[PROVIDED MATERIAL]
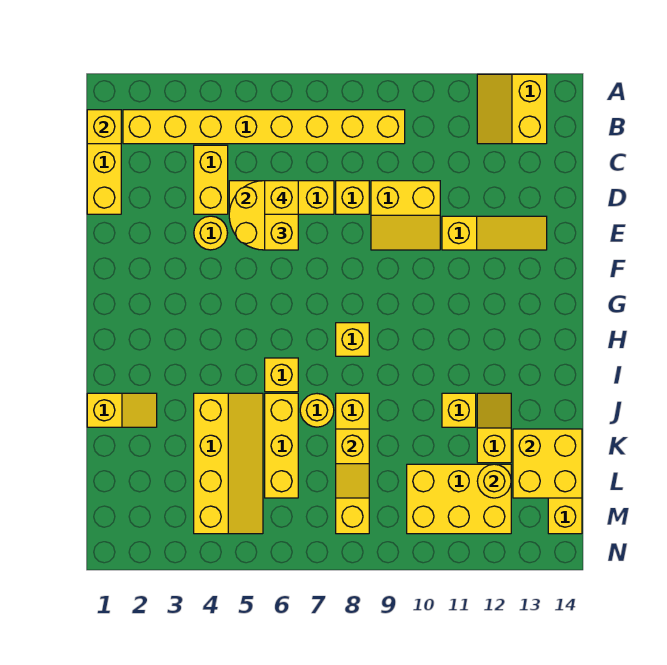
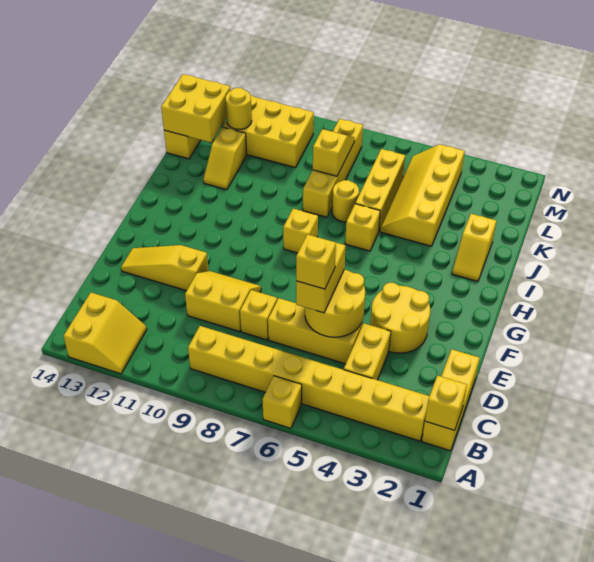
yellow 1x1 round brick [194,216,227,250] -> yellow 2x2 round brick [370,283,430,353]
yellow 1x2 slope [87,393,157,427] -> yellow 1x2 slope turned to [452,214,496,281]
yellow 1x1 brick [442,393,476,427] -> yellow 1x1 brick moved to [263,376,302,428]

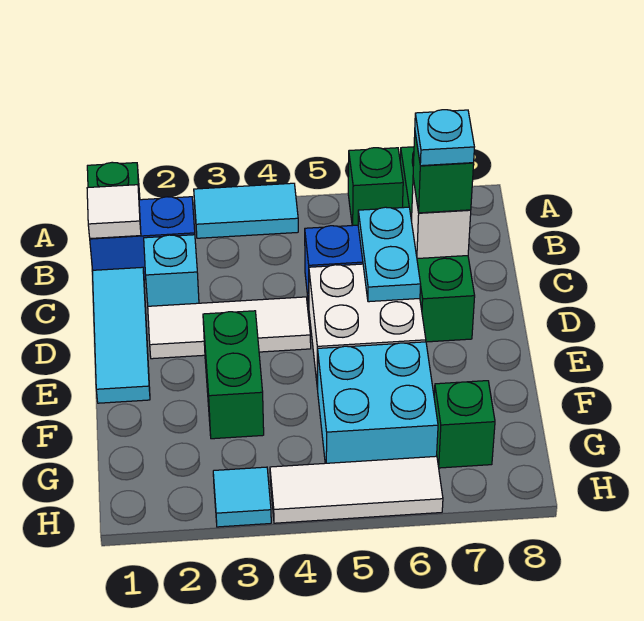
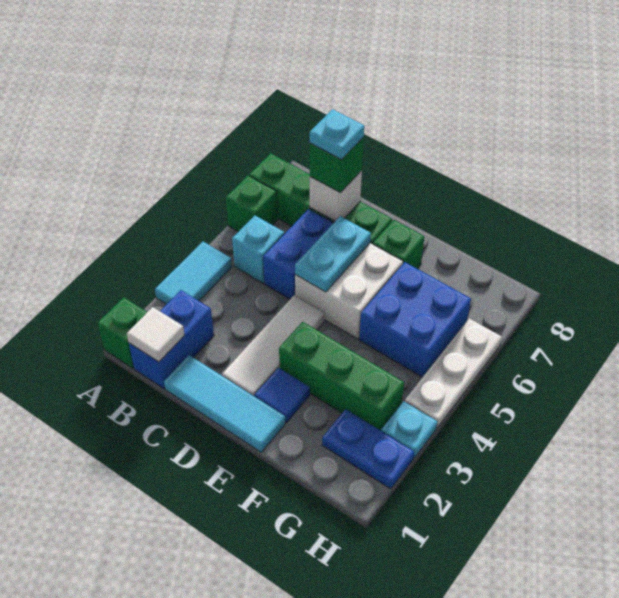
cyan 1x1 brick [144,235,199,306] -> cyan 1x1 brick moved to [232,216,284,283]
cyan 1x2 plate [358,207,421,302] -> cyan 1x2 plate turned to [295,216,371,292]
none -> blue 1x1 tile [255,368,310,423]
green 1x2 brick [203,311,264,439] -> green 1x3 brick [279,322,404,431]
cyan 2x2 brick [318,342,438,463] -> blue 2x2 brick [359,262,471,377]
none -> blue 1x2 plate [322,409,414,489]
green 1x1 brick [434,381,495,468] -> green 1x1 brick moved to [373,220,425,269]
cyan 1x1 tile [213,467,271,527] -> cyan 1x1 plate [381,401,437,458]
white 1x3 tile [270,456,443,523] -> white 1x3 plate [405,318,502,428]

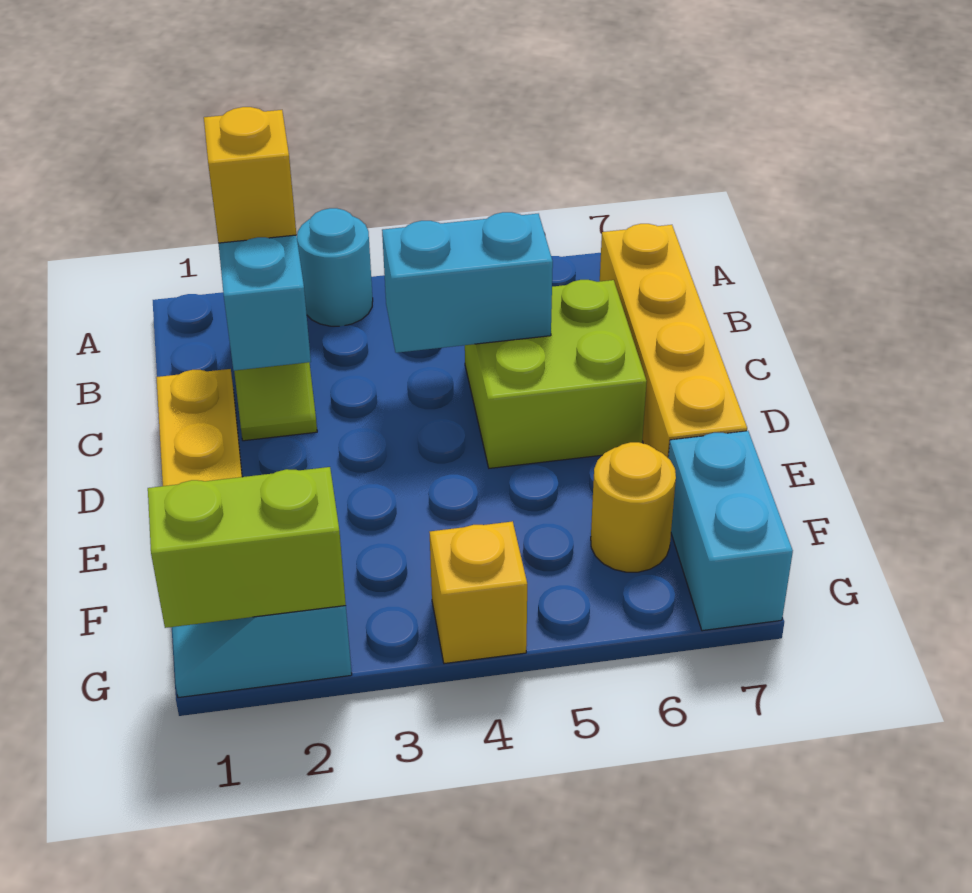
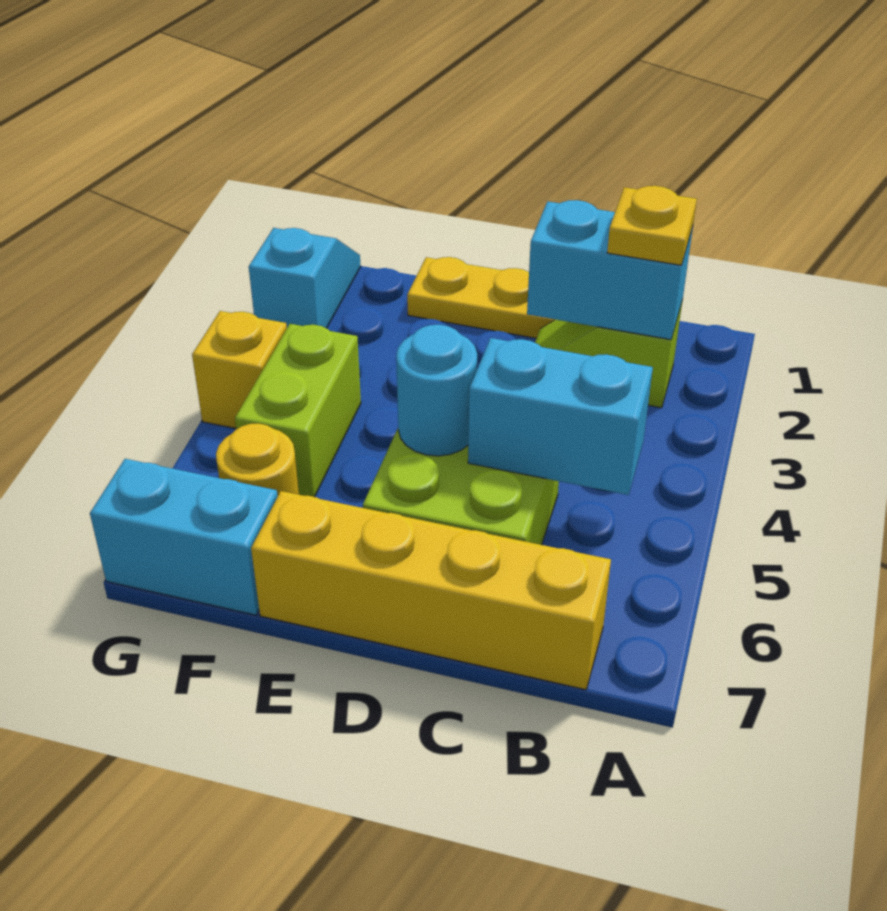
cyan 1x1 round brick [297,208,373,326] -> cyan 1x1 round brick moved to [396,325,477,456]
yellow 1x1 brick [204,107,296,243] -> yellow 1x1 plate [607,186,697,265]
cyan 1x2 brick [382,212,553,353] -> cyan 1x2 brick turned to [468,338,653,495]
lime 1x2 brick [148,467,346,628] -> lime 1x2 brick moved to [235,324,361,497]

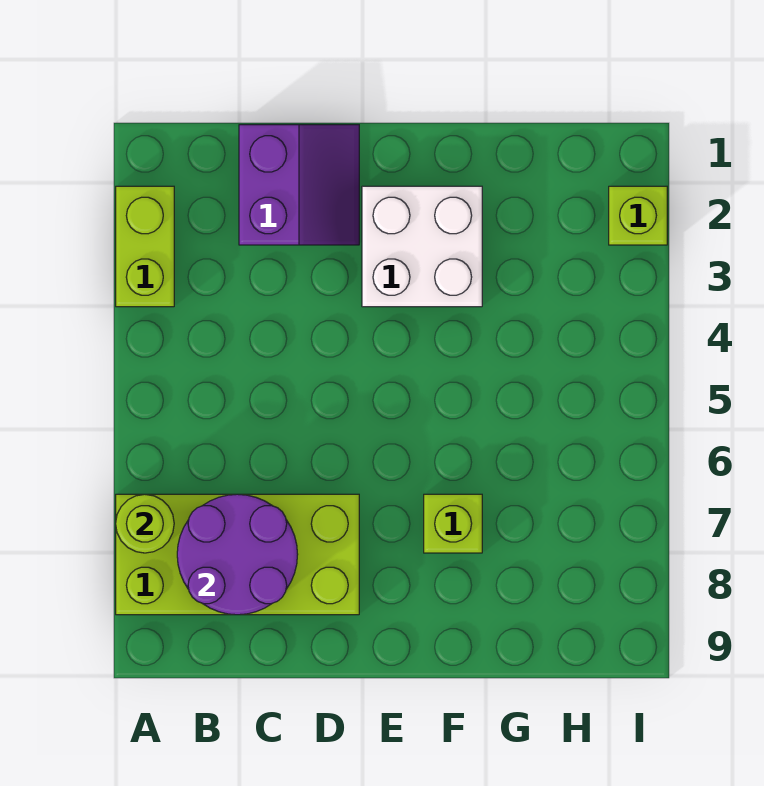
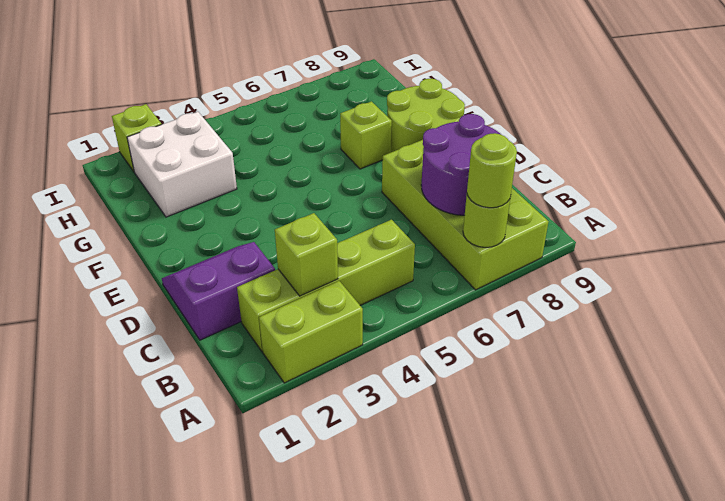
none -> lime 1x1 round brick [467,133,517,208]
none -> lime 1x4 brick [237,220,415,351]
none -> lime 1x1 brick [275,213,338,296]
white 2x2 brick [362,186,482,307] -> white 2x2 brick moved to [127,112,237,217]
none -> lime 2x2 round brick [387,79,465,152]

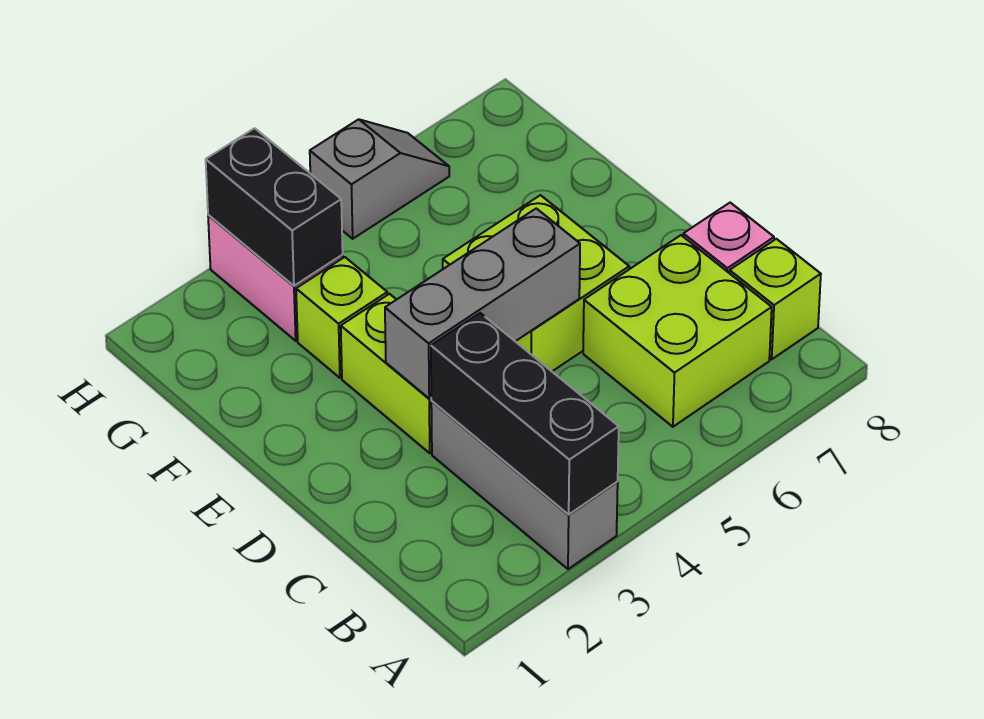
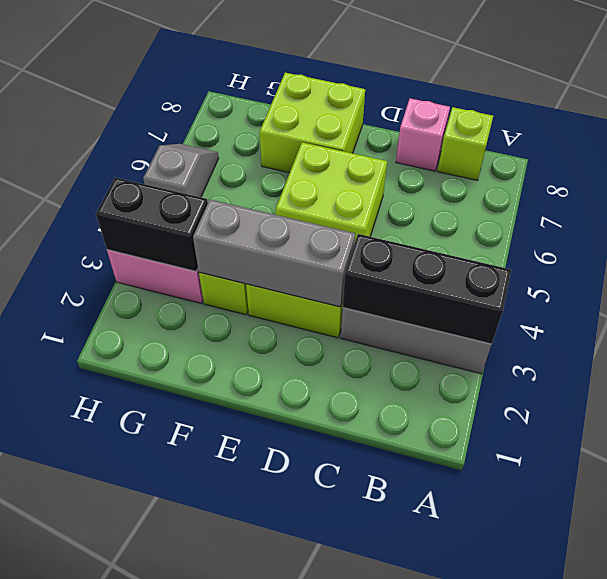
lime 2x2 brick [583,235,772,427] -> lime 2x2 brick moved to [260,73,365,173]
grey 1x3 brick [385,208,580,398] -> grey 1x3 brick turned to [193,200,355,307]

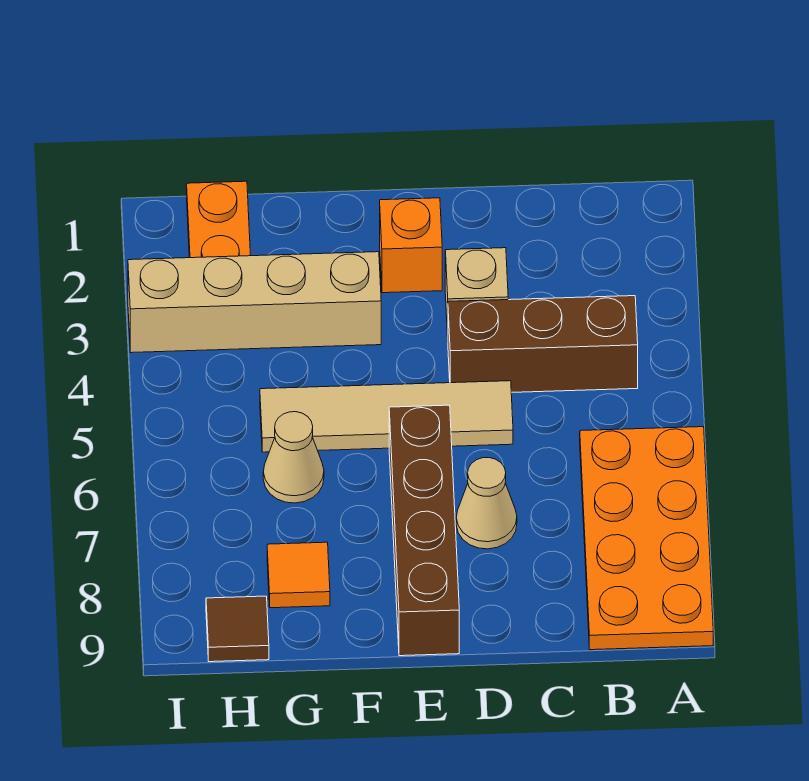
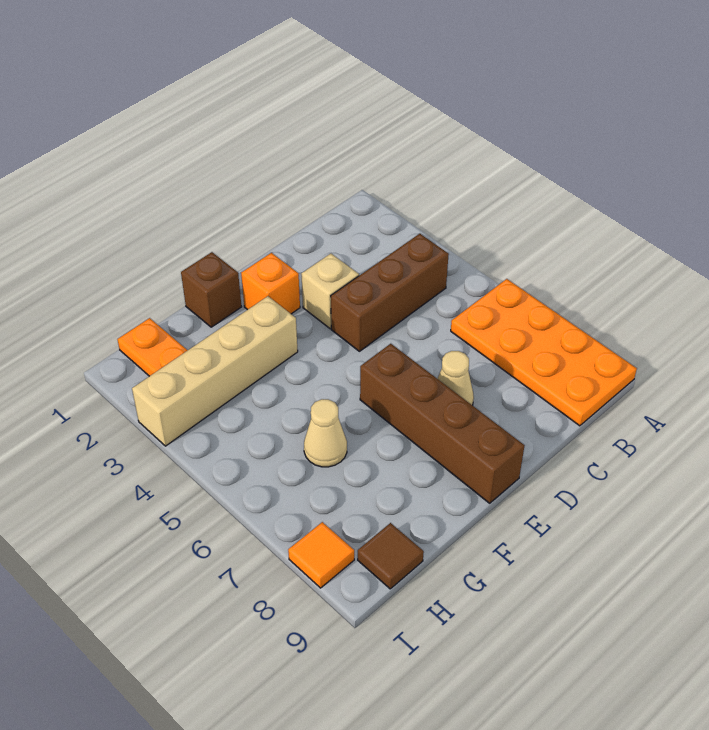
tan 1x4 tile [260,381,513,452] -> none
none -> brown 1x1 brick [181,252,241,327]
orange 1x1 tile [267,542,330,608] -> orange 1x1 tile moved to [288,522,354,588]

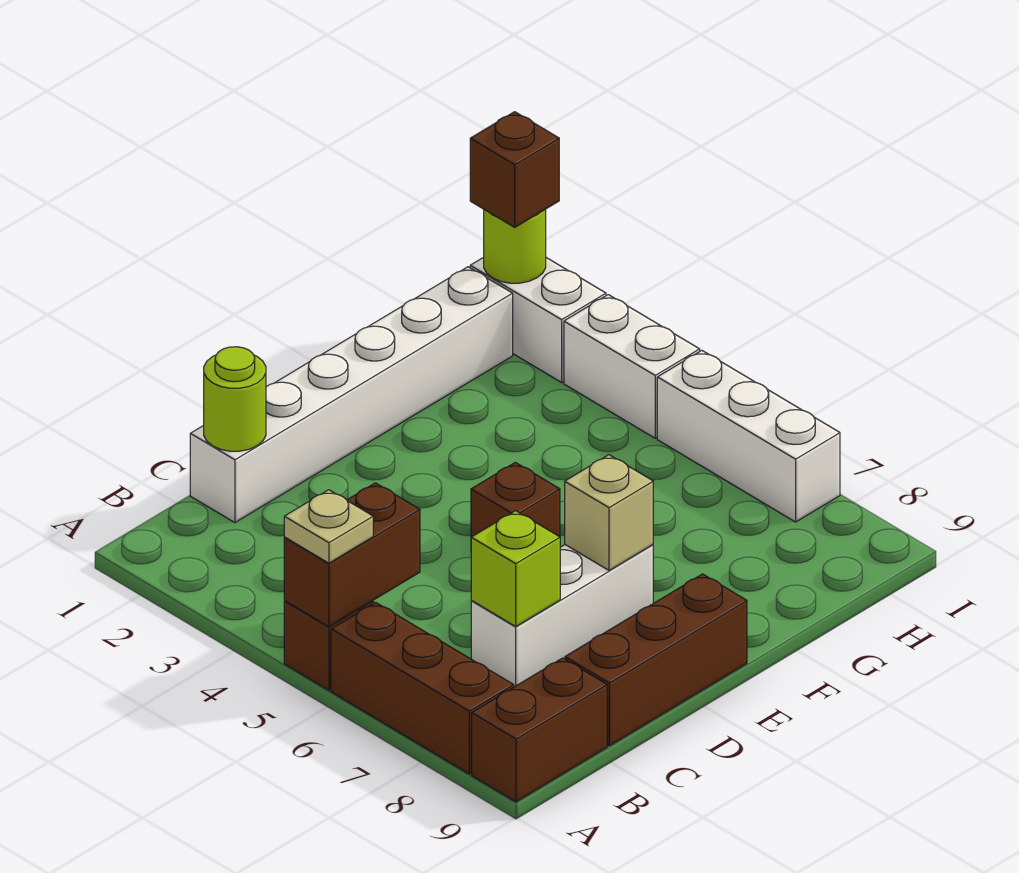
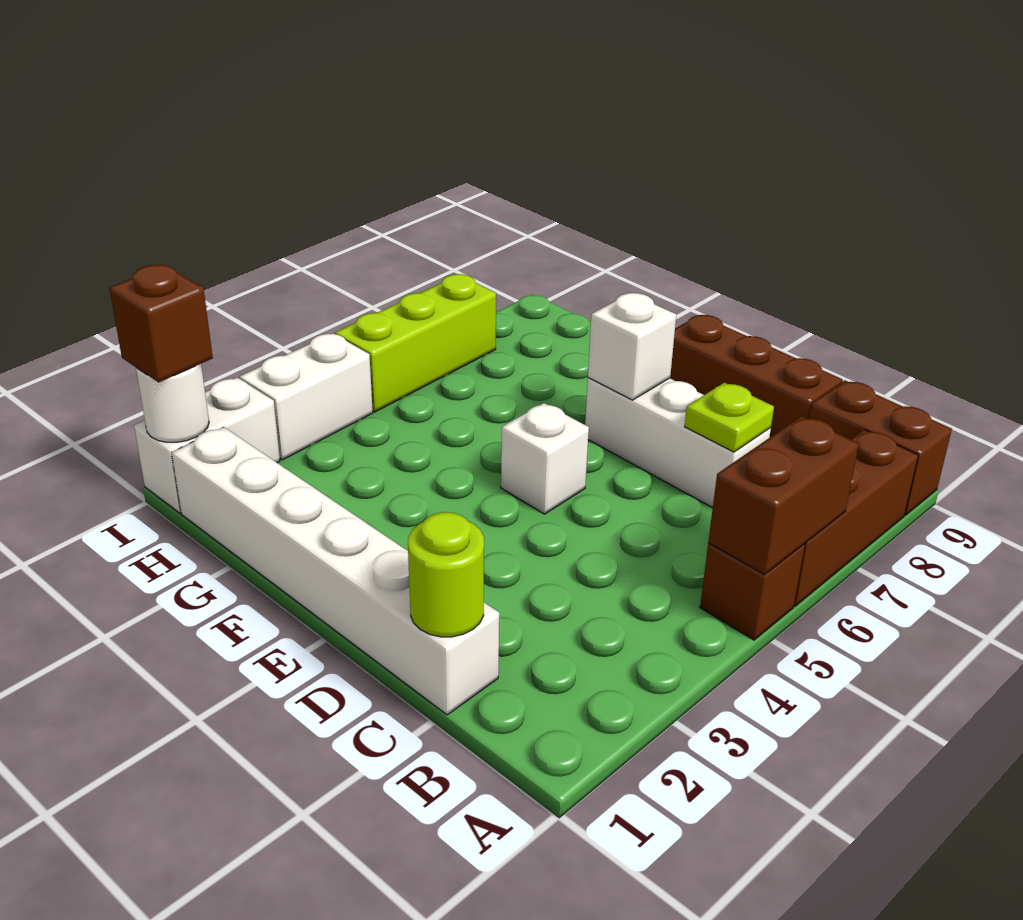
brown 1x2 brick [284,483,420,627] -> brown 1x2 brick turned to [708,416,859,575]
tan 1x1 plate [284,490,373,563] -> none
lime 1x1 brick [471,511,560,626] -> lime 1x1 plate [684,383,774,452]
brown 1x1 brick [471,462,560,537] -> white 1x1 brick [501,403,589,514]
tan 1x1 brick [565,455,653,570] -> white 1x1 brick [588,293,676,400]
lime 1x1 round brick [484,209,546,283] -> white 1x1 round brick [136,364,209,442]
white 1x3 brick [657,351,840,522] -> lime 1x3 brick [335,274,496,412]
[/PROVIDED MATERIAL]
## YOUR GOAL
Print an exact copy of the lines above, from the one containing "lime 1x2 brick [148,467,346,628]" through the one containing "lime 2x2 brick [583,235,772,427]", and leave out the pictures.

## REPLY TO THE TASK
lime 1x2 brick [148,467,346,628] -> lime 1x2 brick moved to [235,324,361,497]

none -> lime 1x1 round brick [467,133,517,208]
none -> lime 1x4 brick [237,220,415,351]
none -> lime 1x1 brick [275,213,338,296]
white 2x2 brick [362,186,482,307] -> white 2x2 brick moved to [127,112,237,217]
none -> lime 2x2 round brick [387,79,465,152]

lime 2x2 brick [583,235,772,427] -> lime 2x2 brick moved to [260,73,365,173]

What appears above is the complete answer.